What to work on: Find the line with "yellow flashlight [544,327,620,359]". Repeat it and each line after it, exactly, down to the end of the records below.

Input data:
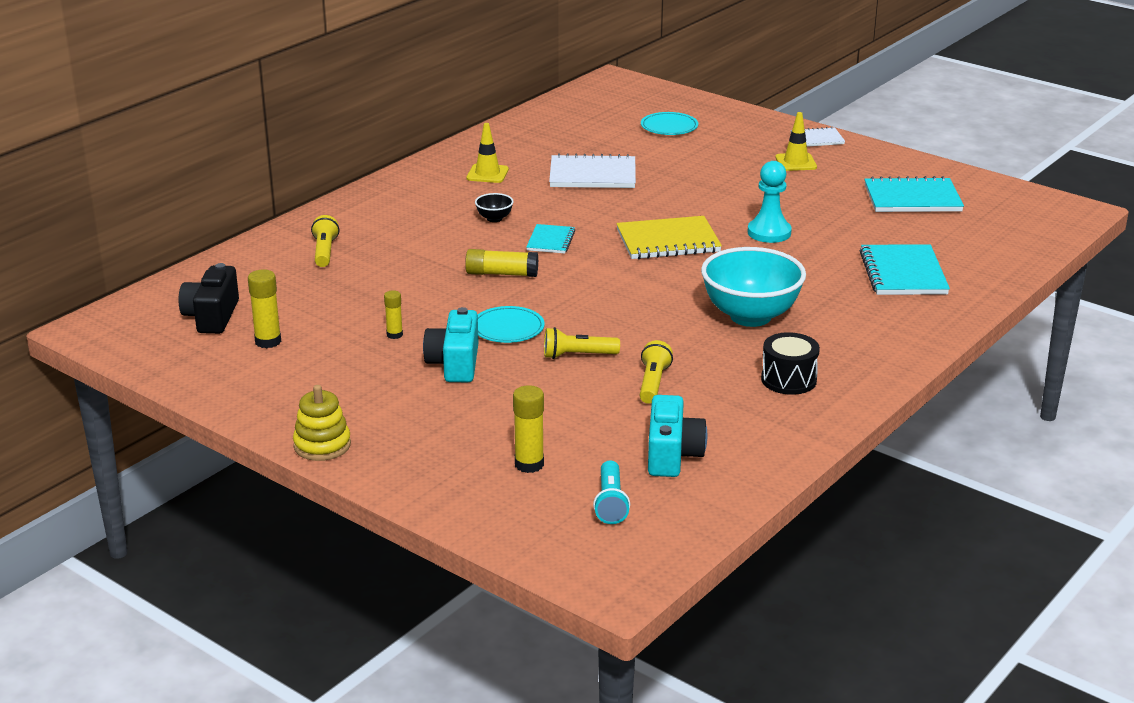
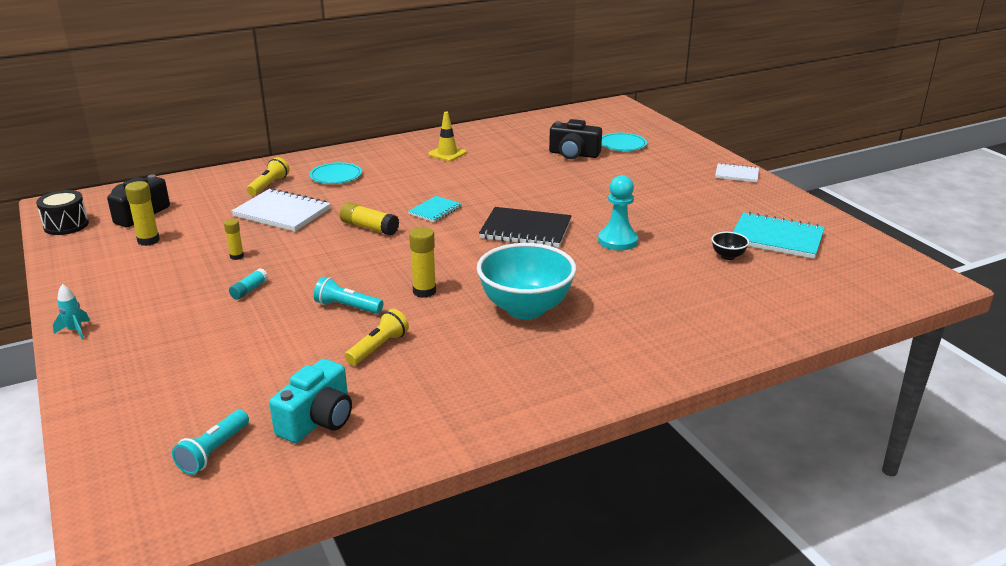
camera: 25 degrees right, 0 degrees up
yellow stacking toy [293,385,351,461] -> turquoise rocket [53,284,90,340]
turquoise camera [423,307,478,382] -> turquoise glue stick [229,268,268,300]
black bowl [475,193,514,222] -> black bowl moved to [711,232,749,260]
turquoise plate [478,306,544,343] -> turquoise plate moved to [309,162,362,184]
yellow glue stick [513,385,544,473] -> yellow glue stick moved to [409,227,436,298]
yellow flashlight [544,327,620,359] -> turquoise flashlight [314,277,383,314]
white notebook [549,153,636,188] -> white notebook moved to [232,188,331,232]
yellow notebook [616,216,722,259] -> black notebook [479,207,572,247]
black drum [761,332,820,395] -> black drum moved to [36,190,89,235]
yellow traffic cone [775,112,817,171] -> none
turquoise notebook [860,244,950,295] -> none
none -> black camera [549,119,602,159]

Result for this exercise:
yellow flashlight [544,327,620,359] -> turquoise flashlight [314,277,383,314]
white notebook [549,153,636,188] -> white notebook moved to [232,188,331,232]
yellow notebook [616,216,722,259] -> black notebook [479,207,572,247]
black drum [761,332,820,395] -> black drum moved to [36,190,89,235]
yellow traffic cone [775,112,817,171] -> none
turquoise notebook [860,244,950,295] -> none
none -> black camera [549,119,602,159]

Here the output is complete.